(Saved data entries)
--- START ---

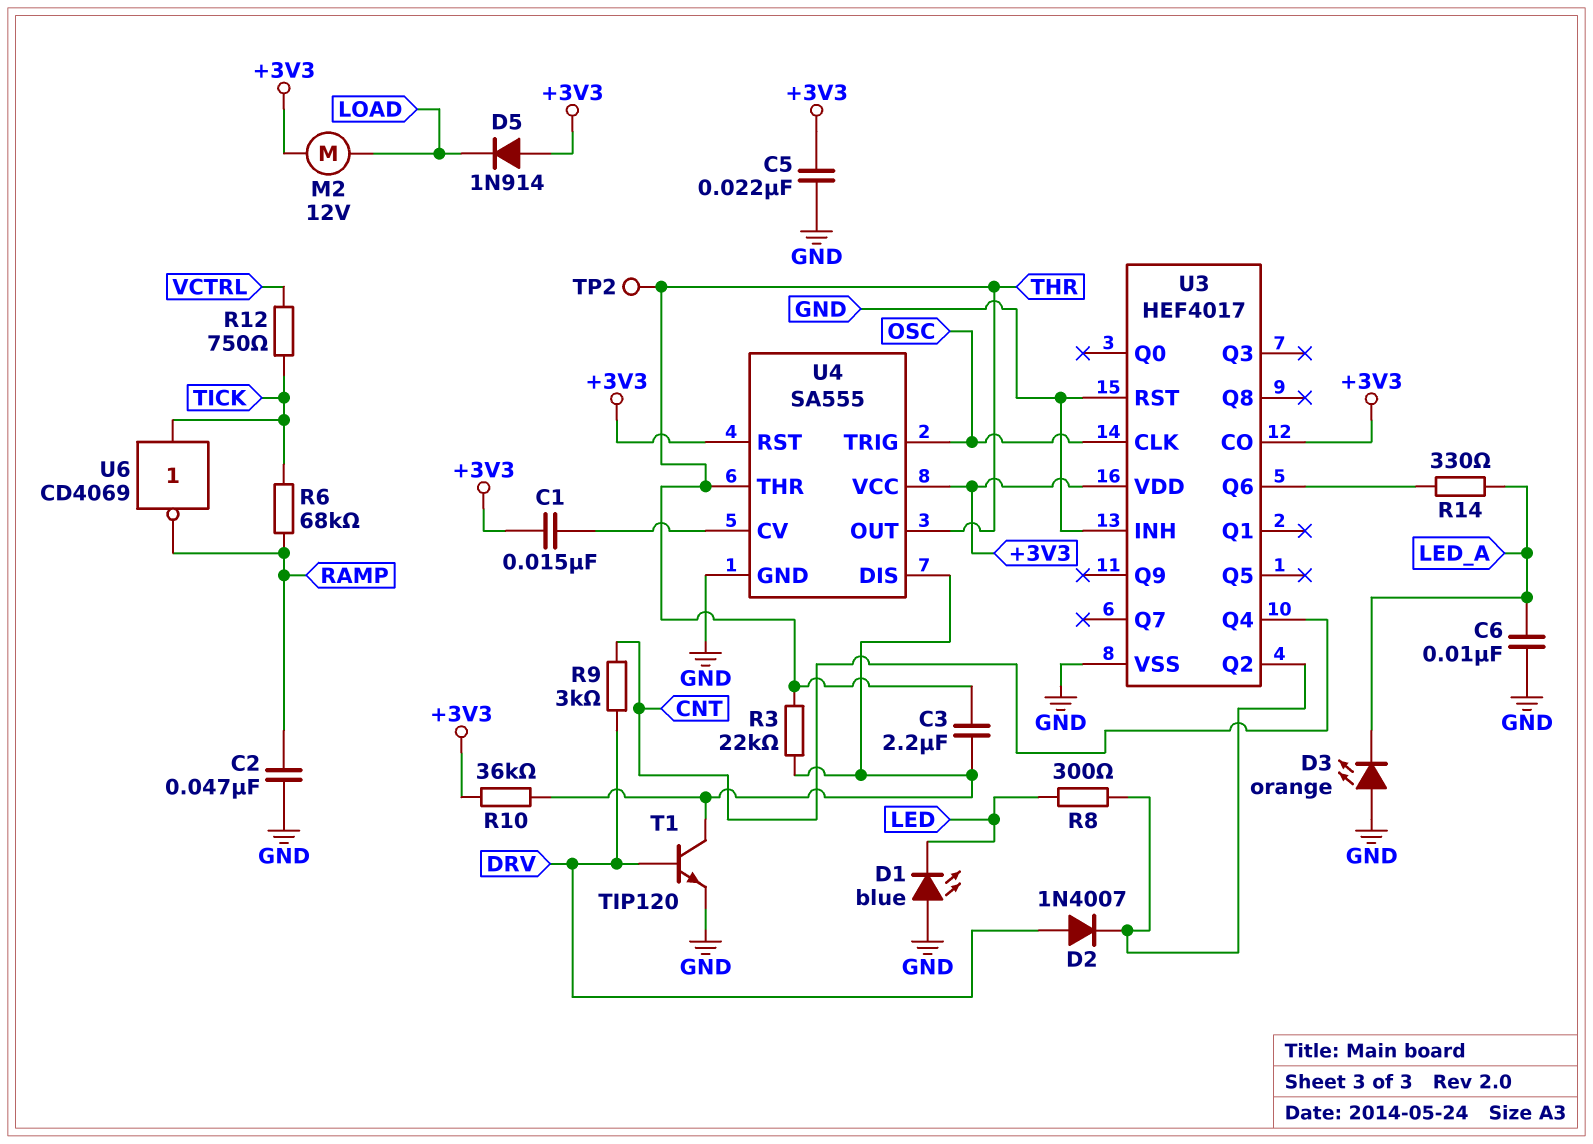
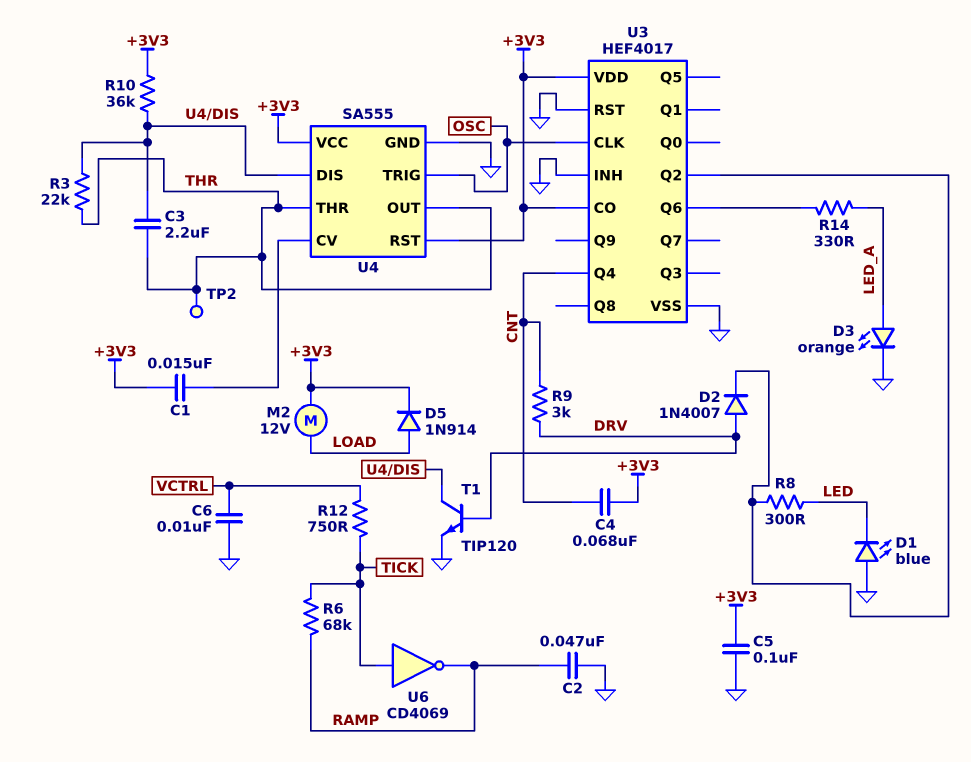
C4: none -> 68nF (+3V3, CNT)
C5: 22nF (+3V3, GND) -> 100nF (+3V3, GND)
C6: 10nF (GND, LED_A) -> 10nF (GND, VCTRL)
D3: LED orange (A GND, K LED_A) -> LED orange (A LED_A, K GND)
D5: diode 1N914 (A +3V3, K LOAD) -> diode 1N914 (A LOAD, K +3V3)

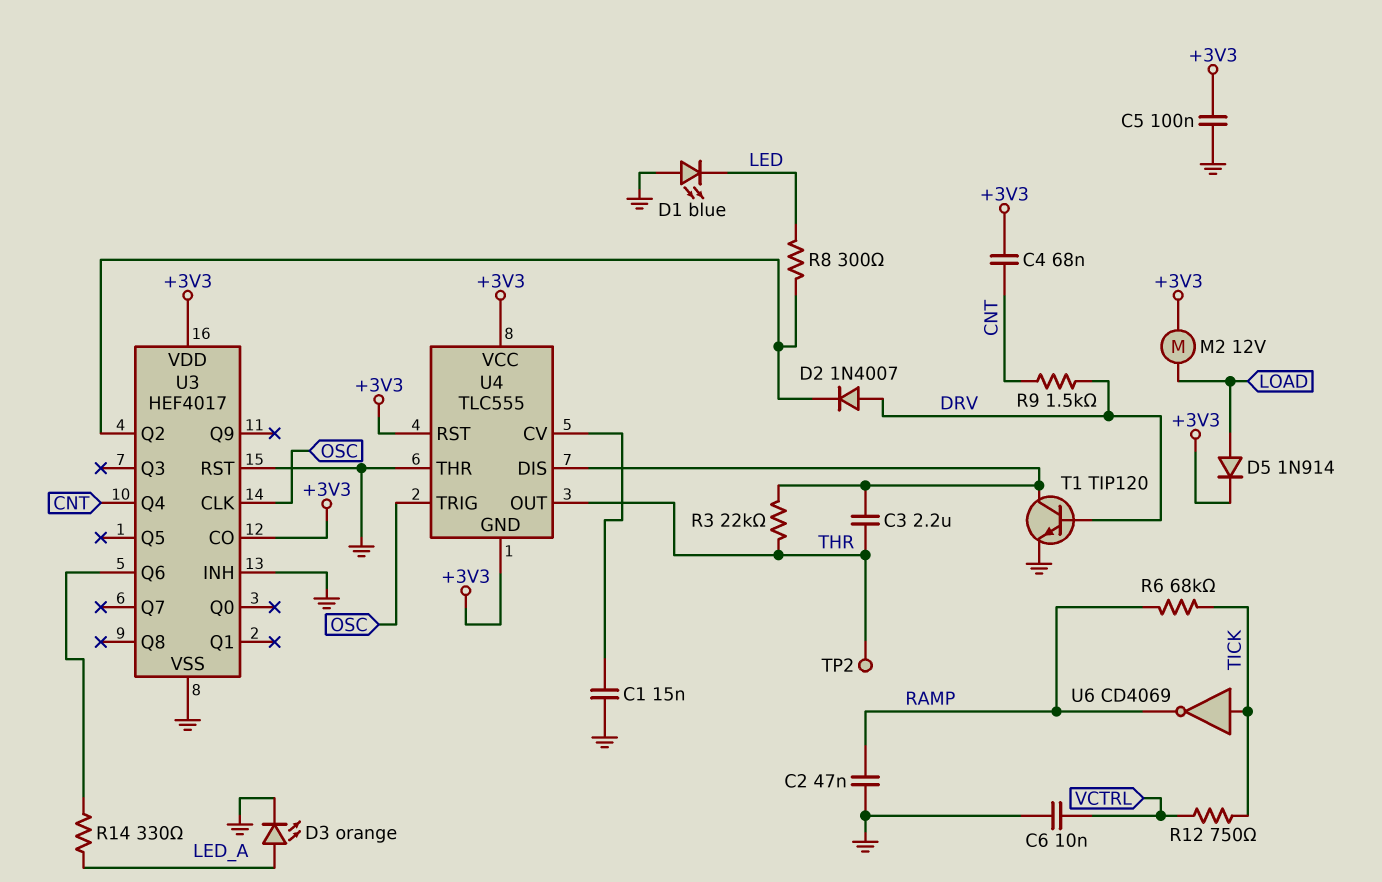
C1: 15nF (+3V3, U4/CV) -> 15nF (GND, U4/CV)
R9: 3k (CNT, DRV) -> 1.5k (CNT, DRV)
R10: 36k (+3V3, U4/DIS) -> none
U4: SA555 -> TLC555
U4 pin GND: GND -> +3V3
U4 pin THR: THR -> GND

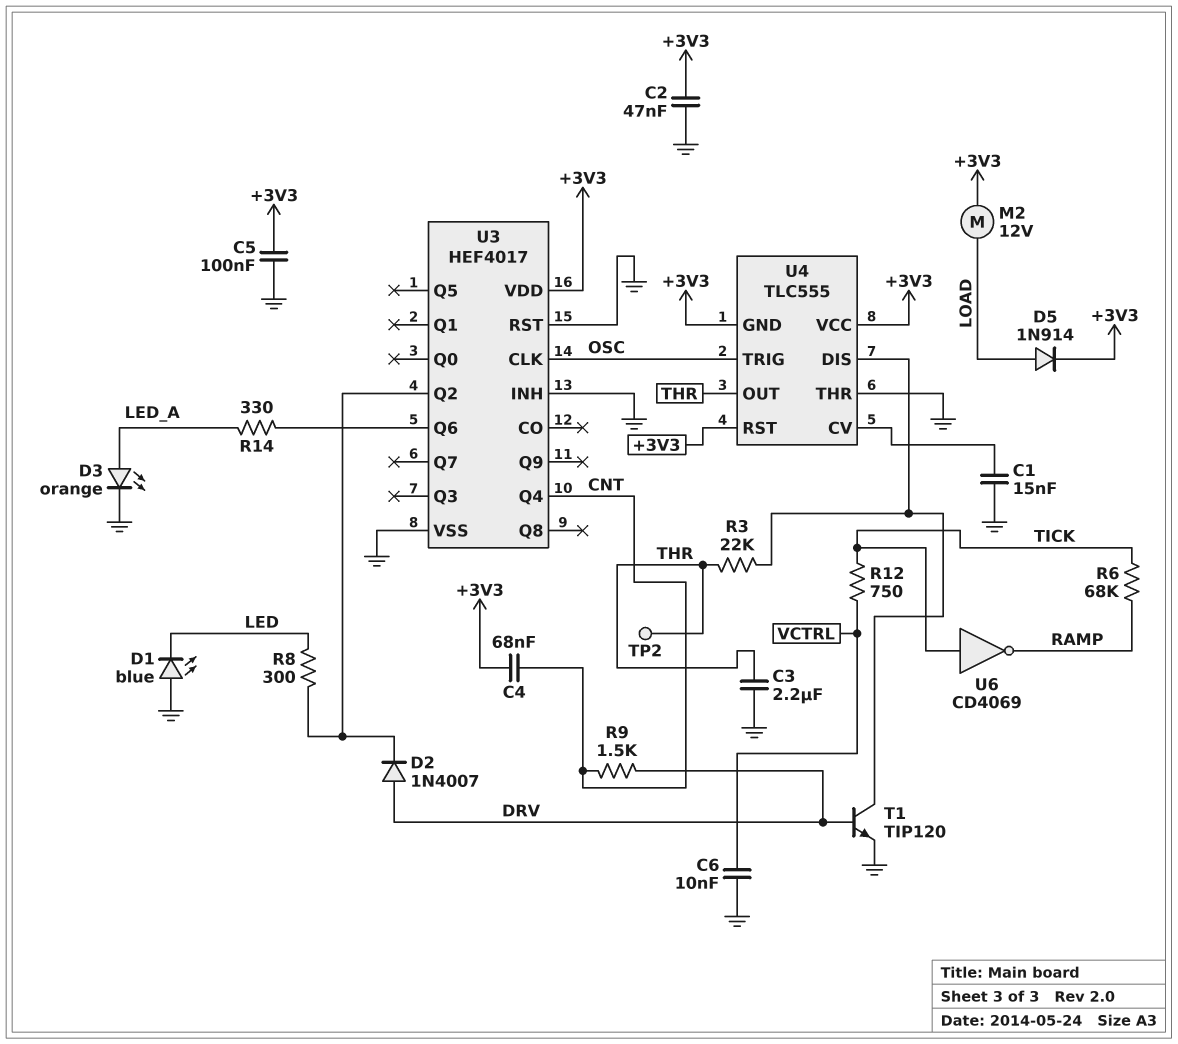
C2: 47nF (GND, RAMP) -> 47nF (+3V3, GND)
C3: 2.2uF (THR, U4/DIS) -> 2.2uF (GND, THR)
U3 pin CO: +3V3 -> none

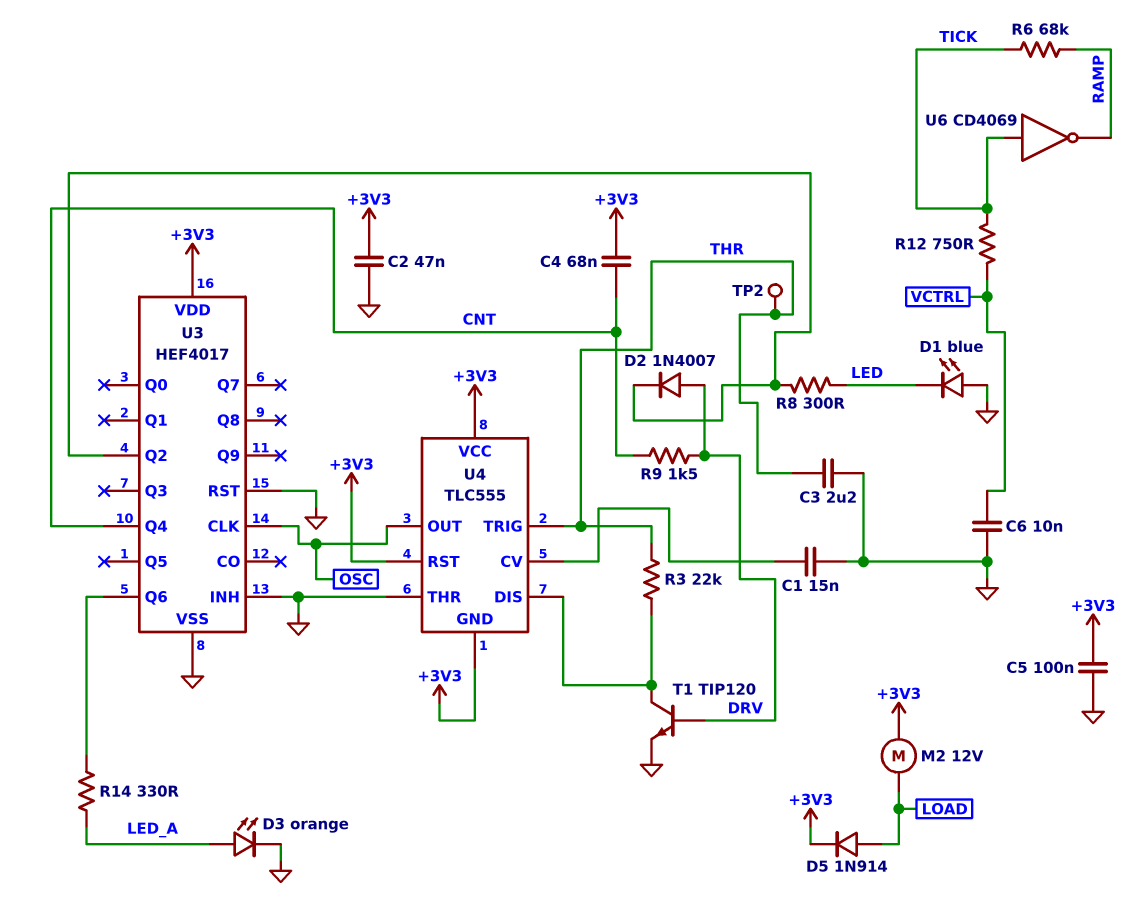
U4 pin OUT: THR -> OSC
U4 pin TRIG: OSC -> THR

--- END ---

**WHAT TO WORK ON:** From the records above, count the lines that contain "none". Only the number should be written.

**TASK SOLUTION:** 3